#### [Records contained in a dataset]

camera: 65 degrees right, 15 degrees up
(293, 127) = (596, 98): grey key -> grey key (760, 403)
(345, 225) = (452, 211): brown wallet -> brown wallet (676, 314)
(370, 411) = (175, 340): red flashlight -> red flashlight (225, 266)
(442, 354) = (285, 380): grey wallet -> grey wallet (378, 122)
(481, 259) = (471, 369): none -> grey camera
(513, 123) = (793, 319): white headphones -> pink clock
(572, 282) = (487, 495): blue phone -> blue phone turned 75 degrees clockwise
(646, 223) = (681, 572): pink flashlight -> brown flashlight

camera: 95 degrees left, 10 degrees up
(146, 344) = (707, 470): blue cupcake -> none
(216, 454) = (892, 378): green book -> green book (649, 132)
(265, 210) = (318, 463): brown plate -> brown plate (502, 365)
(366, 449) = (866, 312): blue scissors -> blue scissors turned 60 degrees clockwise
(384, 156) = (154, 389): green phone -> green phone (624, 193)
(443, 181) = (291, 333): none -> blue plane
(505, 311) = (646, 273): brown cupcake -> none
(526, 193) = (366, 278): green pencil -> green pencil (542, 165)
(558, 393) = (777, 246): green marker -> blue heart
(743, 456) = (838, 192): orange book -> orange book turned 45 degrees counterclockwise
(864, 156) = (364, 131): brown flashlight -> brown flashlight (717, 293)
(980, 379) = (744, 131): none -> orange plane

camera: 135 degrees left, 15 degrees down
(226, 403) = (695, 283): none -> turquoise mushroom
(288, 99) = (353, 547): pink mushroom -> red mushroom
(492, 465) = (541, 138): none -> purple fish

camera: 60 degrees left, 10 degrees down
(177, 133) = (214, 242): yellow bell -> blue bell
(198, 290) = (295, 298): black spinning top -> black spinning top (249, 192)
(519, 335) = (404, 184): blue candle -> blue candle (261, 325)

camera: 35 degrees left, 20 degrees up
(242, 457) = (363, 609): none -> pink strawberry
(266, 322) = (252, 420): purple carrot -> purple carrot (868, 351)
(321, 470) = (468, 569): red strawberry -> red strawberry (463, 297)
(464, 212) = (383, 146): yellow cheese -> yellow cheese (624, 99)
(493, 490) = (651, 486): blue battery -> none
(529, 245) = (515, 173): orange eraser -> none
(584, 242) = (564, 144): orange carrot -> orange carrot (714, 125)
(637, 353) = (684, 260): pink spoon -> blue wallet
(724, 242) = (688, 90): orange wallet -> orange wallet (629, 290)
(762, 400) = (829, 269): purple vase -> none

#### [Your instructions]
Your answer must be the lines from the one that contains "(980, 379) = (744, 131): none -> orange plane" through the last line of the entries above, copied exactly, with no other lines.

#### [Solution to this task]
(980, 379) = (744, 131): none -> orange plane

camera: 135 degrees left, 15 degrees down
(226, 403) = (695, 283): none -> turquoise mushroom
(288, 99) = (353, 547): pink mushroom -> red mushroom
(492, 465) = (541, 138): none -> purple fish

camera: 60 degrees left, 10 degrees down
(177, 133) = (214, 242): yellow bell -> blue bell
(198, 290) = (295, 298): black spinning top -> black spinning top (249, 192)
(519, 335) = (404, 184): blue candle -> blue candle (261, 325)

camera: 35 degrees left, 20 degrees up
(242, 457) = (363, 609): none -> pink strawberry
(266, 322) = (252, 420): purple carrot -> purple carrot (868, 351)
(321, 470) = (468, 569): red strawberry -> red strawberry (463, 297)
(464, 212) = (383, 146): yellow cheese -> yellow cheese (624, 99)
(493, 490) = (651, 486): blue battery -> none
(529, 245) = (515, 173): orange eraser -> none
(584, 242) = (564, 144): orange carrot -> orange carrot (714, 125)
(637, 353) = (684, 260): pink spoon -> blue wallet
(724, 242) = (688, 90): orange wallet -> orange wallet (629, 290)
(762, 400) = (829, 269): purple vase -> none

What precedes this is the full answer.